- [WHAT NEEDS TO BE DONE]
The expected output is each line below containing "yellow", copied in full.

- [ENTRIES PROVIDED]
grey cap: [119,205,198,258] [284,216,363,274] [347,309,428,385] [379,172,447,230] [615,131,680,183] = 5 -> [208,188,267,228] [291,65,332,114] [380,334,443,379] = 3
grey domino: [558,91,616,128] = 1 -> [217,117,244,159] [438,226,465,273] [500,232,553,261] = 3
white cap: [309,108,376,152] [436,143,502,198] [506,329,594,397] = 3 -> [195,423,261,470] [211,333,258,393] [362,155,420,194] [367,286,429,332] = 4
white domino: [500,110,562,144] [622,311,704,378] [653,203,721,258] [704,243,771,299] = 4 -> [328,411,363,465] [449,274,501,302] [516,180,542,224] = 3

...

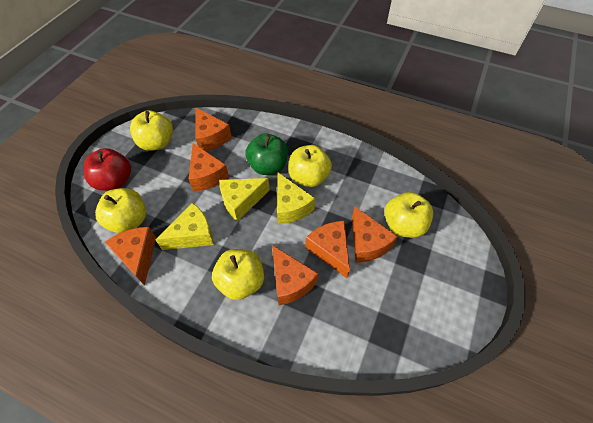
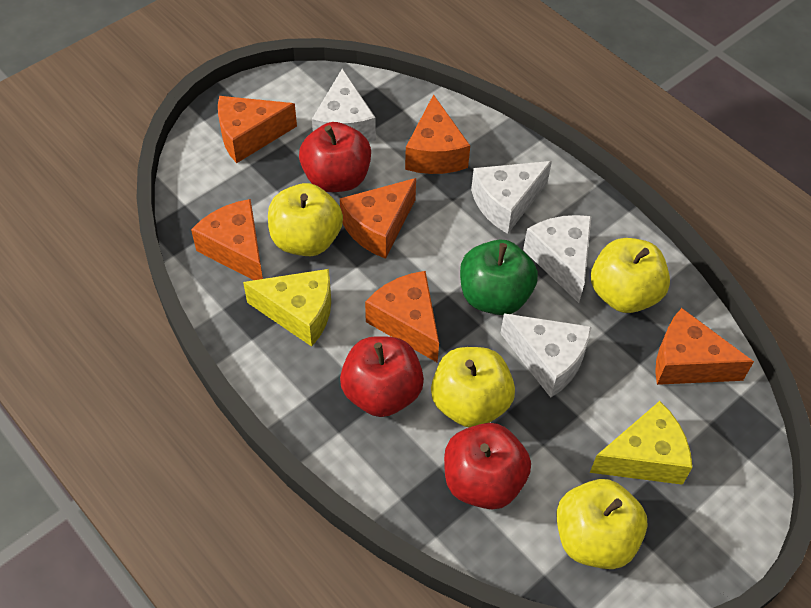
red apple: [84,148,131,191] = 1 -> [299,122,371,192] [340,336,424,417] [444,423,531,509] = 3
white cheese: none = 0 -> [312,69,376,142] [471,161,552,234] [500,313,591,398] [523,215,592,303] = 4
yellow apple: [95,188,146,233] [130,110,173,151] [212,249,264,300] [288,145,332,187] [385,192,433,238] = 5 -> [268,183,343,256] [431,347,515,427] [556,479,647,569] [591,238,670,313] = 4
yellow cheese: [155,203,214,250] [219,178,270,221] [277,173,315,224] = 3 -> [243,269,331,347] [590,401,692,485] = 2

==

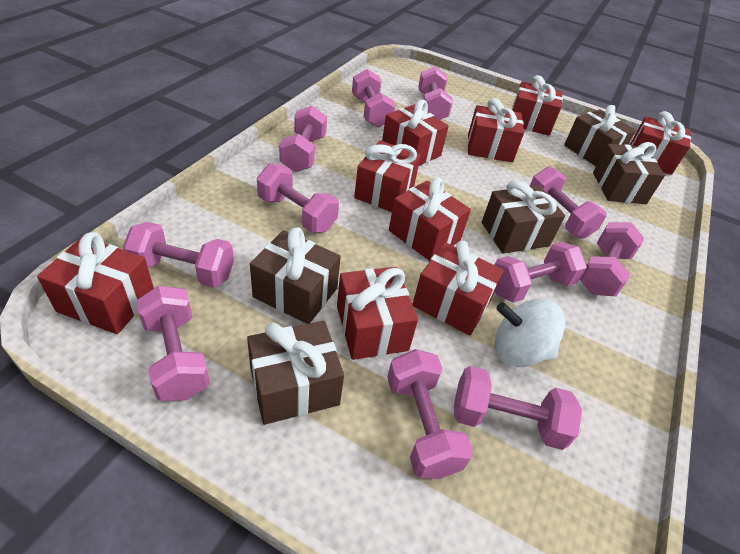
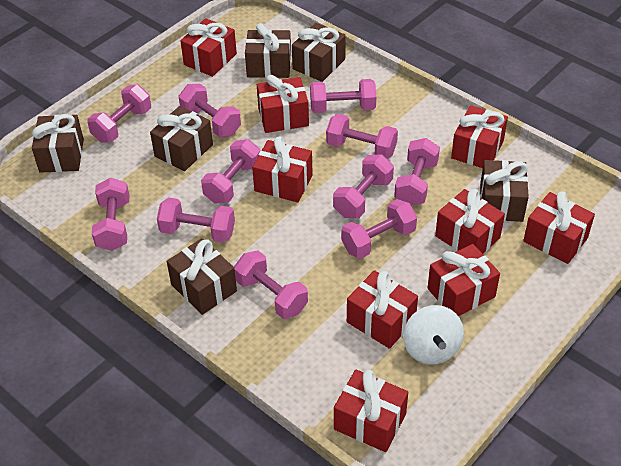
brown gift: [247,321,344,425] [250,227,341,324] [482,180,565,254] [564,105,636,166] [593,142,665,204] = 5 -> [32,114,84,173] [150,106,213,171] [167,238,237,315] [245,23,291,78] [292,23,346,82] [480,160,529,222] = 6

- [FINISHED TASK]
yellow apple: [95,188,146,233] [130,110,173,151] [212,249,264,300] [288,145,332,187] [385,192,433,238] = 5 -> [268,183,343,256] [431,347,515,427] [556,479,647,569] [591,238,670,313] = 4
yellow cheese: [155,203,214,250] [219,178,270,221] [277,173,315,224] = 3 -> [243,269,331,347] [590,401,692,485] = 2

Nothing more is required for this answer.